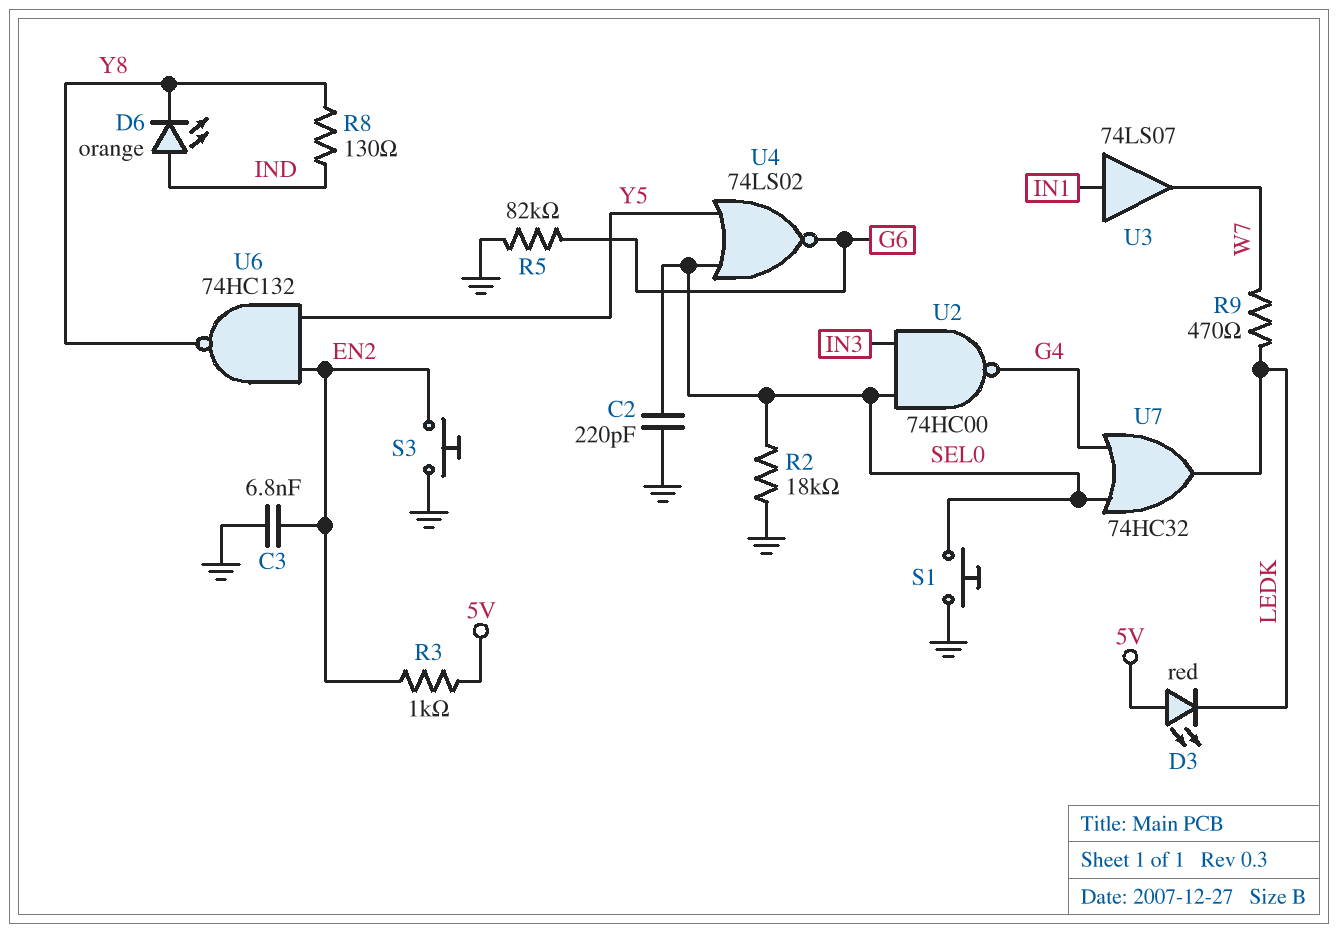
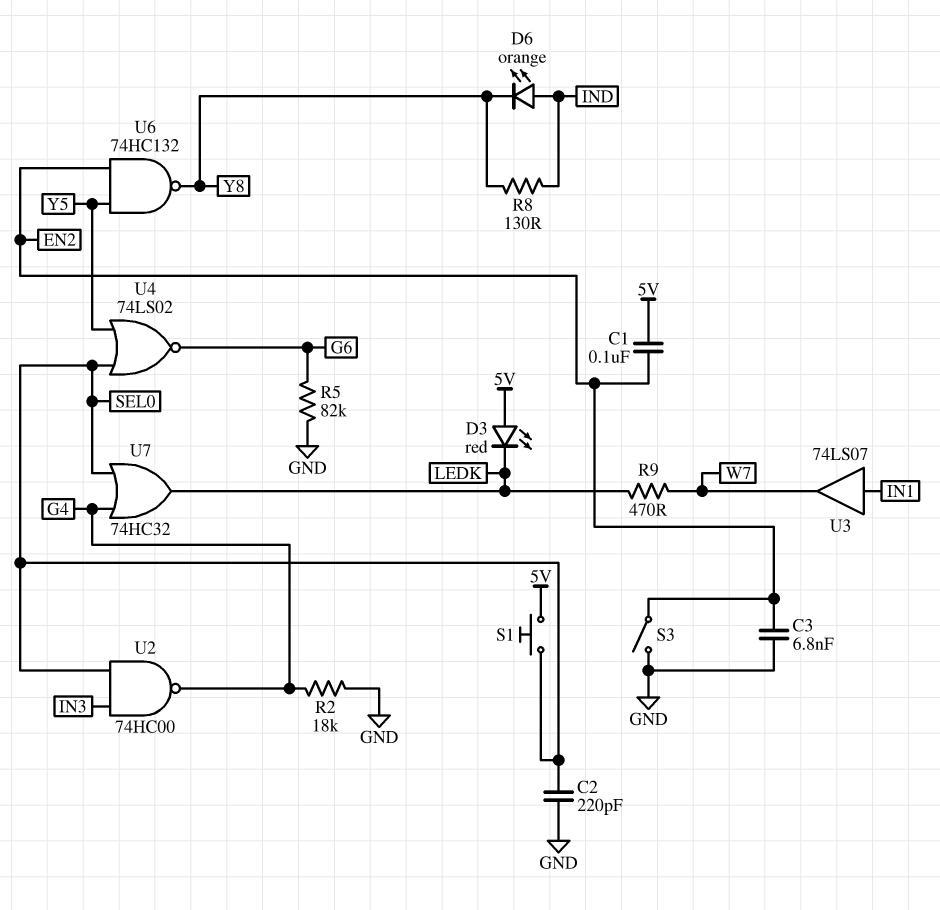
C1: none -> 100nF (5V, EN2)
R2: 18k (GND, SEL0) -> 18k (G4, GND)
R3: 1k (5V, EN2) -> none
S1: button (GND, SEL0) -> button (5V, SEL0)
S3: button (EN2, GND) -> switch (EN2, GND)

|---|

_EXERCISE_
Each line above that contains the string "button" should be copied.

_EXERCISE OUTPUT_
S1: button (GND, SEL0) -> button (5V, SEL0)
S3: button (EN2, GND) -> switch (EN2, GND)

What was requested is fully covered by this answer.